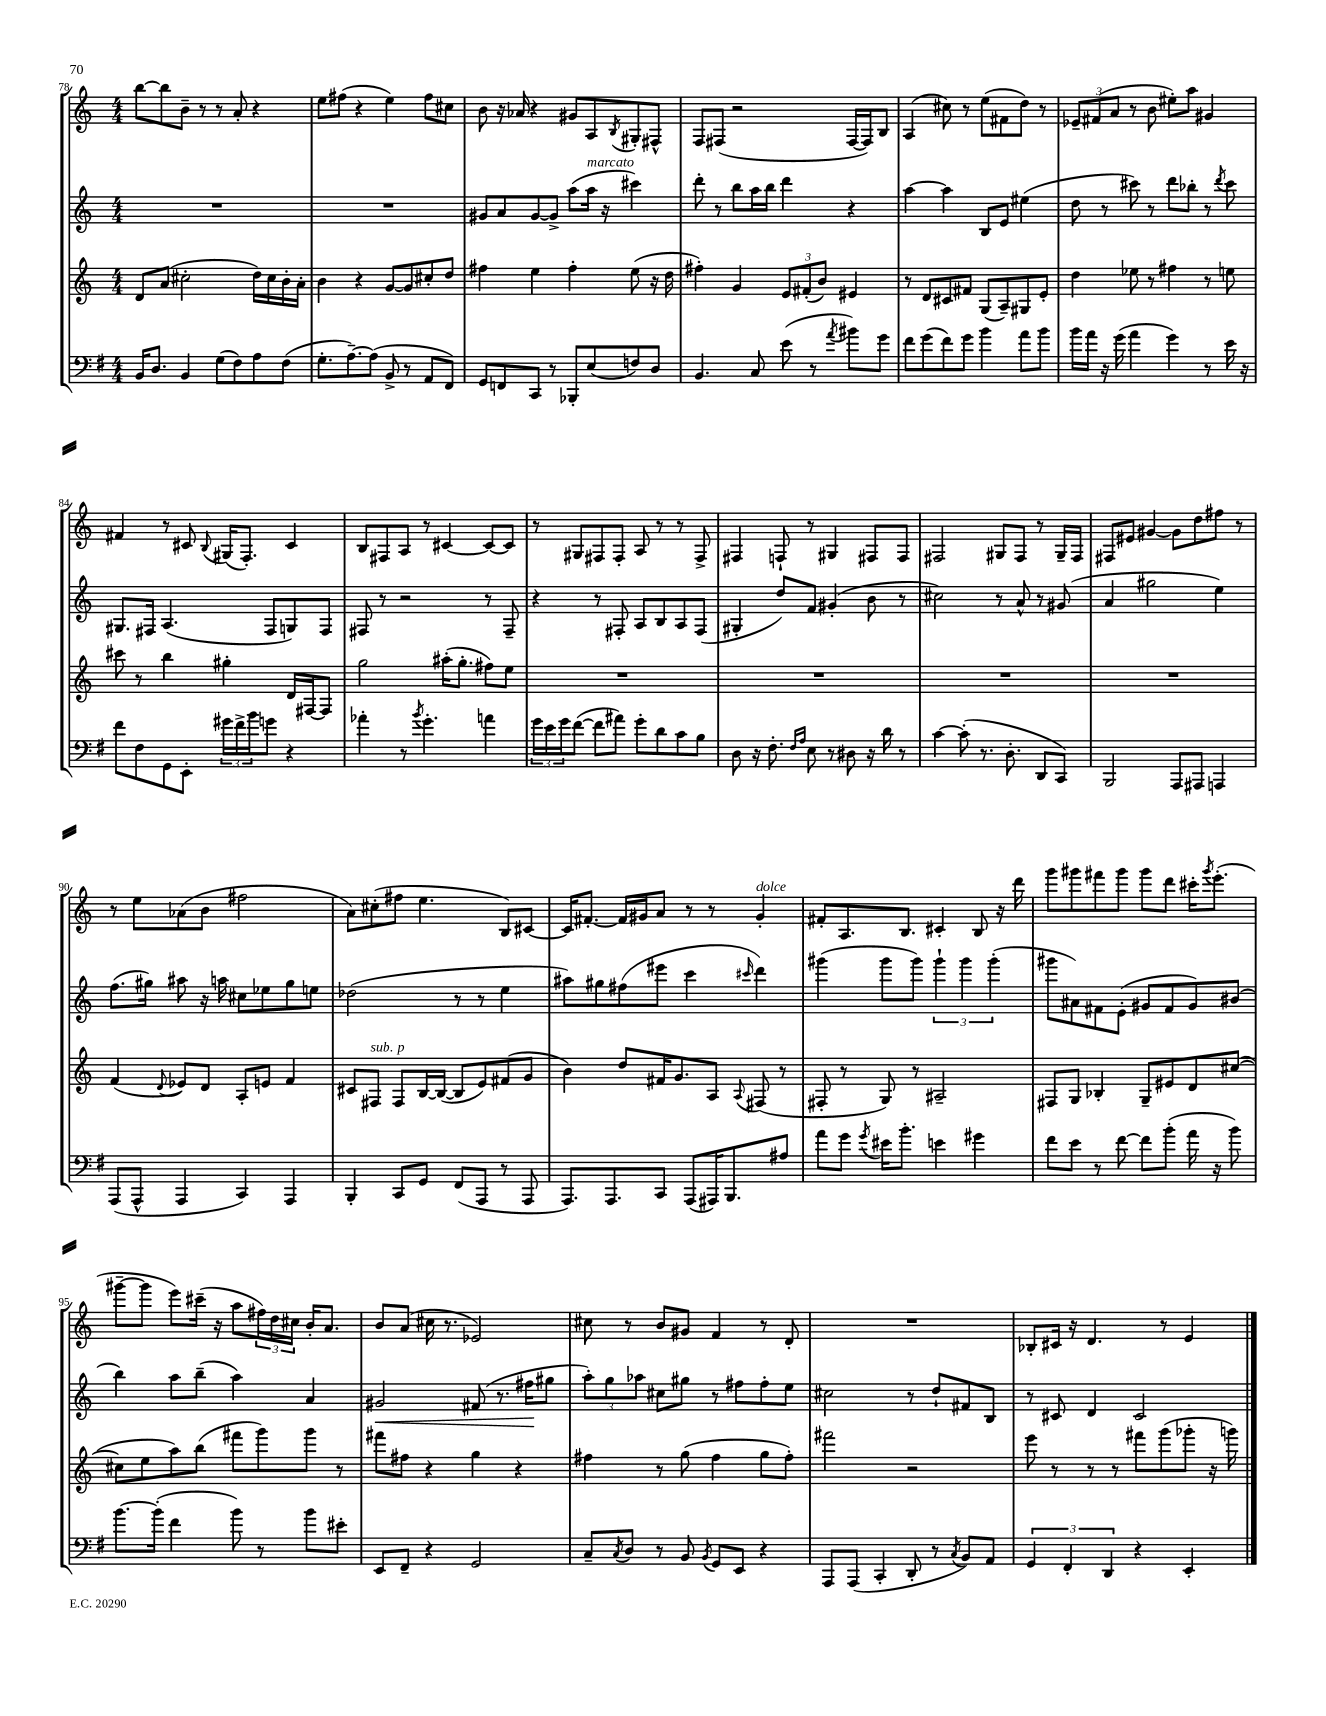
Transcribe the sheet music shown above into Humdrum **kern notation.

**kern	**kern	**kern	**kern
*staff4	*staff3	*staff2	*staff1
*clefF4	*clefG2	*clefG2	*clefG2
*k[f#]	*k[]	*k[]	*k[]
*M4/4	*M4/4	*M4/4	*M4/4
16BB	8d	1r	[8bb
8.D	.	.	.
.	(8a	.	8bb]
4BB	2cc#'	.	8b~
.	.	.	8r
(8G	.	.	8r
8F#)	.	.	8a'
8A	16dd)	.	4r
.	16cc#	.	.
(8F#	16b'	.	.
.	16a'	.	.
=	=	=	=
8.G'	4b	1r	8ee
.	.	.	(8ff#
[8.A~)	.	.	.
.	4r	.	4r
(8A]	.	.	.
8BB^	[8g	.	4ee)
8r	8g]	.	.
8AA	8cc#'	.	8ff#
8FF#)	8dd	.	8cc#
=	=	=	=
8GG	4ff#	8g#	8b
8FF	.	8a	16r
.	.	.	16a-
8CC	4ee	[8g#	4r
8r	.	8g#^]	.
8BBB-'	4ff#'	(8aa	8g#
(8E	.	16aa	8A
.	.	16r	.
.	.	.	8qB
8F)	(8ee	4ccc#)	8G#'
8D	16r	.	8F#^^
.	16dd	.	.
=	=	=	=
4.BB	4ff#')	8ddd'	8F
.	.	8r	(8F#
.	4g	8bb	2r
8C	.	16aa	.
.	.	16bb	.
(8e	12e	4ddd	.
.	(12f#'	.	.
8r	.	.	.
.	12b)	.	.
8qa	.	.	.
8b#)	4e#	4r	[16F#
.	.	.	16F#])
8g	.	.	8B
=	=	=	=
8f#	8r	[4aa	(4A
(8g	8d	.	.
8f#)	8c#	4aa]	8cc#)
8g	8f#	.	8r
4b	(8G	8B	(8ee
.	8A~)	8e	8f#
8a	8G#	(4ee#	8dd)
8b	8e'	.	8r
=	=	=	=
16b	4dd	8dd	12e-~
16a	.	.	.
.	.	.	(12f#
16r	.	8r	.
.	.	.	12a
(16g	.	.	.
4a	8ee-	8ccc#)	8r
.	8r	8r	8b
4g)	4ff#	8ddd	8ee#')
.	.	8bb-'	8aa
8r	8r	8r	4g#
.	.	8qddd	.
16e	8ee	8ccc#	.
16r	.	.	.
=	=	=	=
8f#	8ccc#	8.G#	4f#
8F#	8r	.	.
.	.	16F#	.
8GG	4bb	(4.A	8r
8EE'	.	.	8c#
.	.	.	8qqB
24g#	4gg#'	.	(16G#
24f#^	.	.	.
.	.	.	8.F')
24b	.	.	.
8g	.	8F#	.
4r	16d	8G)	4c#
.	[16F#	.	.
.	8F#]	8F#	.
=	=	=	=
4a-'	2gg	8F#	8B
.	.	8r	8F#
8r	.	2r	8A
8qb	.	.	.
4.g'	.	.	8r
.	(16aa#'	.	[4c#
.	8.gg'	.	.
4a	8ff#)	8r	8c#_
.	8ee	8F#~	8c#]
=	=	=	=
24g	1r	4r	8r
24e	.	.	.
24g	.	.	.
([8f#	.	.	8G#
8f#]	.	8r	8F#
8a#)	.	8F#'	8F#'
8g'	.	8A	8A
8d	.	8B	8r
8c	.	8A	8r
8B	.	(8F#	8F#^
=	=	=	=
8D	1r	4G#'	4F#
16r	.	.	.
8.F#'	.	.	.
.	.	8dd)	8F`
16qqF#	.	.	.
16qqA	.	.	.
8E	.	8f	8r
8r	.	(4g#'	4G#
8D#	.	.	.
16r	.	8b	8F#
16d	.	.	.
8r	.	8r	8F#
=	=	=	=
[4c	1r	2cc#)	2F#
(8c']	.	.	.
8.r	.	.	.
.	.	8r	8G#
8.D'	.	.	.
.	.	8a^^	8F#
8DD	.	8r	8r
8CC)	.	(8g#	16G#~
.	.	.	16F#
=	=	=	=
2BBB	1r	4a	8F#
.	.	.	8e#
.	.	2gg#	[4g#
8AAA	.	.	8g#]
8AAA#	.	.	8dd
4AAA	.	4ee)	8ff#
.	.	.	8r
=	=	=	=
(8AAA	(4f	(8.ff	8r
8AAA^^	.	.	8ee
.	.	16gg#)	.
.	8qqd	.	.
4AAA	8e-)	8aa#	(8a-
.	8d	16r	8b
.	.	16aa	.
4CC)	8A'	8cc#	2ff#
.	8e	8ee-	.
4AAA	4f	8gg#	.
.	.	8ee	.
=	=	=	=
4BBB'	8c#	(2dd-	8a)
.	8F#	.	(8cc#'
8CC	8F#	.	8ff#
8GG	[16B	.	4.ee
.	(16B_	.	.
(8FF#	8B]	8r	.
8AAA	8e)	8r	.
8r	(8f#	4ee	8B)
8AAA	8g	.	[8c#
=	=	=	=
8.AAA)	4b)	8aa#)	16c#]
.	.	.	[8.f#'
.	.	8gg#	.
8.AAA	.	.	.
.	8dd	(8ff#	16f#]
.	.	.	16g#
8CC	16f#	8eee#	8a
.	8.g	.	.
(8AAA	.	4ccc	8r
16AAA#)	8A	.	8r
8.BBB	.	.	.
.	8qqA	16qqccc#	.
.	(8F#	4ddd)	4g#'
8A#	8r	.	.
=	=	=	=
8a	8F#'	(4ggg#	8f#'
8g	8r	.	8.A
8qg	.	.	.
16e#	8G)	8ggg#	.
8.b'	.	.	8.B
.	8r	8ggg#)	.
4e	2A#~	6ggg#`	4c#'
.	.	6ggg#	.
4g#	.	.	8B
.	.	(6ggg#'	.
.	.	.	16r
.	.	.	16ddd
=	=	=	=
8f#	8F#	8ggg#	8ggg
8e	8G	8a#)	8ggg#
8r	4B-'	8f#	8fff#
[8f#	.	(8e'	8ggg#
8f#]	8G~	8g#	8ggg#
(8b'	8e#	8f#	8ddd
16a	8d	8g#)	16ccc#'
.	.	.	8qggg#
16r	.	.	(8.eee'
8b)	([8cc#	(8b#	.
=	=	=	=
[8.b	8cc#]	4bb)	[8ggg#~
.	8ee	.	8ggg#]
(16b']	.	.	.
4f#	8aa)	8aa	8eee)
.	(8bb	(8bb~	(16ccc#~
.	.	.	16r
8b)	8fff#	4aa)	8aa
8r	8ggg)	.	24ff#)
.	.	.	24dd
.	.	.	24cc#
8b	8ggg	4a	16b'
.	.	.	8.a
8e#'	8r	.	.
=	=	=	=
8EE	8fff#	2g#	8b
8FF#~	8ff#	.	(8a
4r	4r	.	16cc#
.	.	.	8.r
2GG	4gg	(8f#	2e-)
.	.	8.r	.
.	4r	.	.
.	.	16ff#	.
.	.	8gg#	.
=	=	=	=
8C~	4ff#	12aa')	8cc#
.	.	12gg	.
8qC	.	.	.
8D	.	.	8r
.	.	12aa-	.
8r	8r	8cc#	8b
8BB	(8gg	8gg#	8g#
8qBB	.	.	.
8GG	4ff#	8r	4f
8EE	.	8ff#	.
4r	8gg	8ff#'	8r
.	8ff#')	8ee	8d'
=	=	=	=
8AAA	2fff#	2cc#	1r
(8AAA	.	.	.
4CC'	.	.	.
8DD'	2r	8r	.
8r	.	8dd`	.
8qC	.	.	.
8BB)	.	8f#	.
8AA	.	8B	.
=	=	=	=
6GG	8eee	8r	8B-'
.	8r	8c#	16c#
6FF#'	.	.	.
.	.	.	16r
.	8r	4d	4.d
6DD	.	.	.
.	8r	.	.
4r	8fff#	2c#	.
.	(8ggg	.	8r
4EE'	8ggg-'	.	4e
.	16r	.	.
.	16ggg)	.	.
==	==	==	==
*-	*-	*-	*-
...
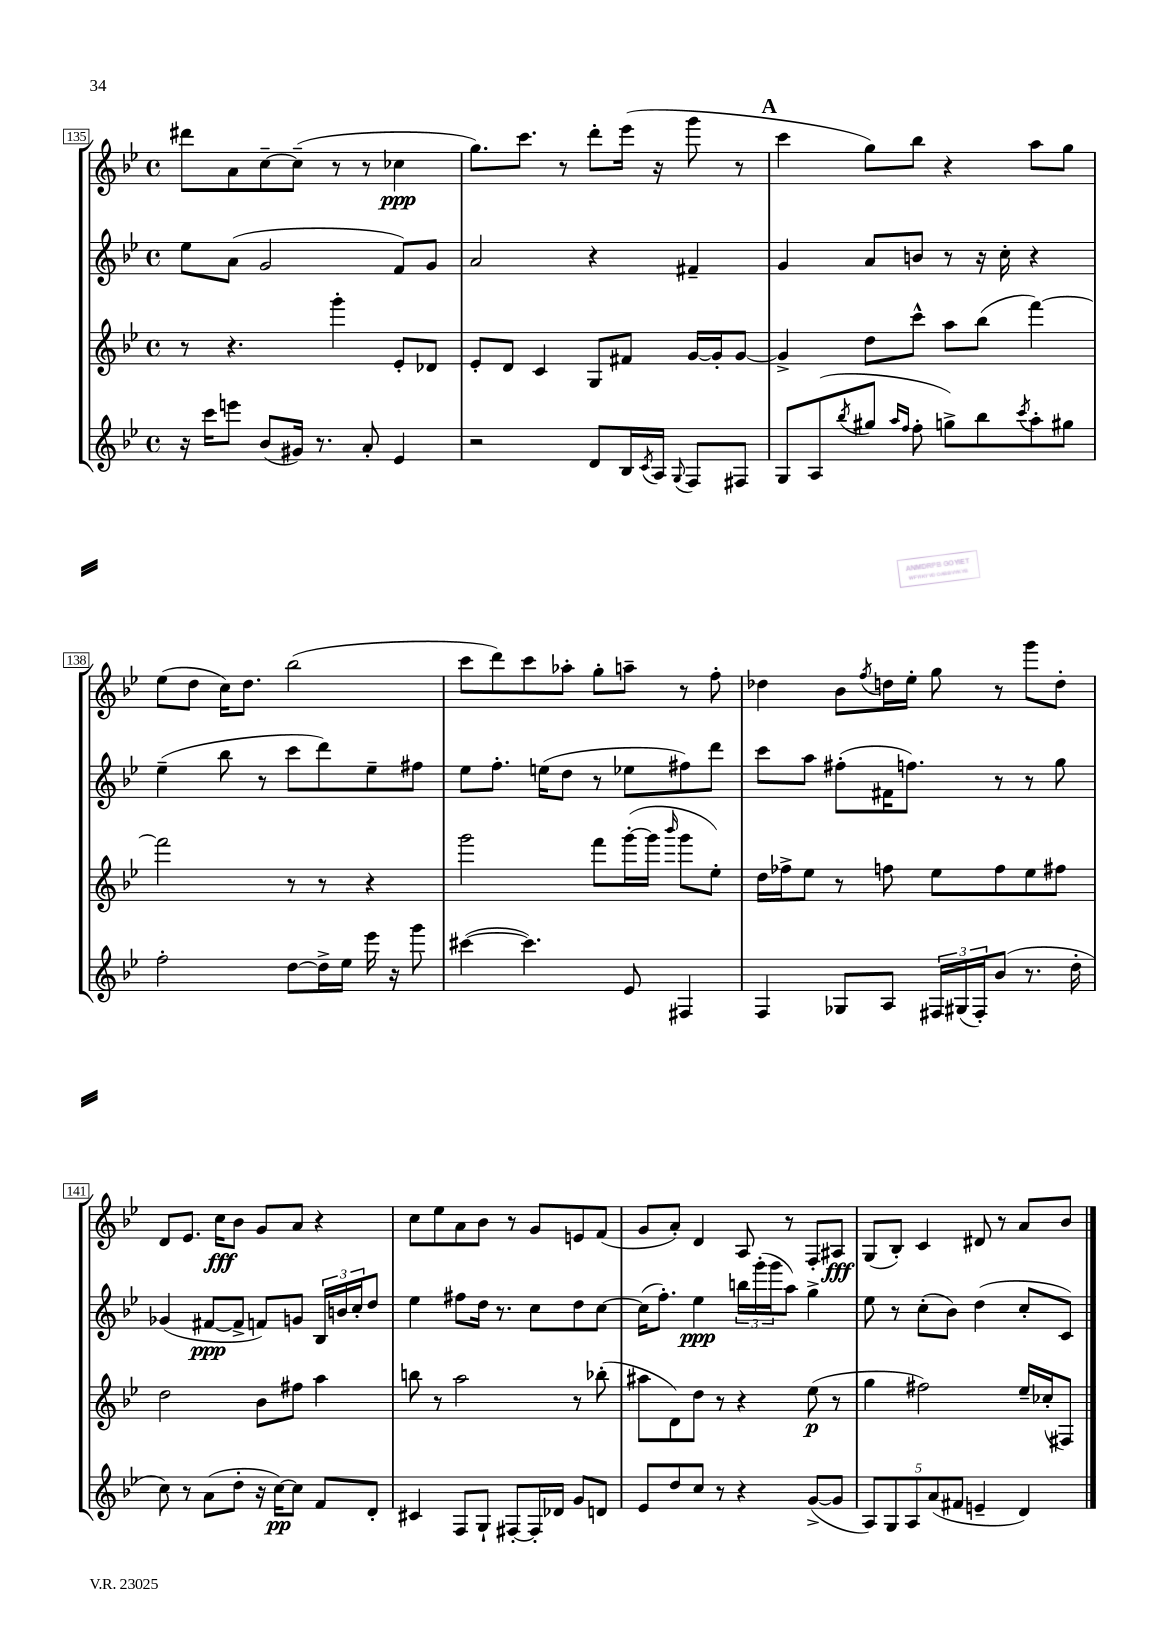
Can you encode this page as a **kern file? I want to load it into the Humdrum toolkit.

- WRITTEN REQUEST:
Gather each line of the records above that contains the word "into", and copy those lines out in full.

- OUTPUT BELOW:
Transcribe the sheet music shown above into Humdrum **kern notation.
Can you encode this page as a **kern file? I want to load it into the Humdrum toolkit.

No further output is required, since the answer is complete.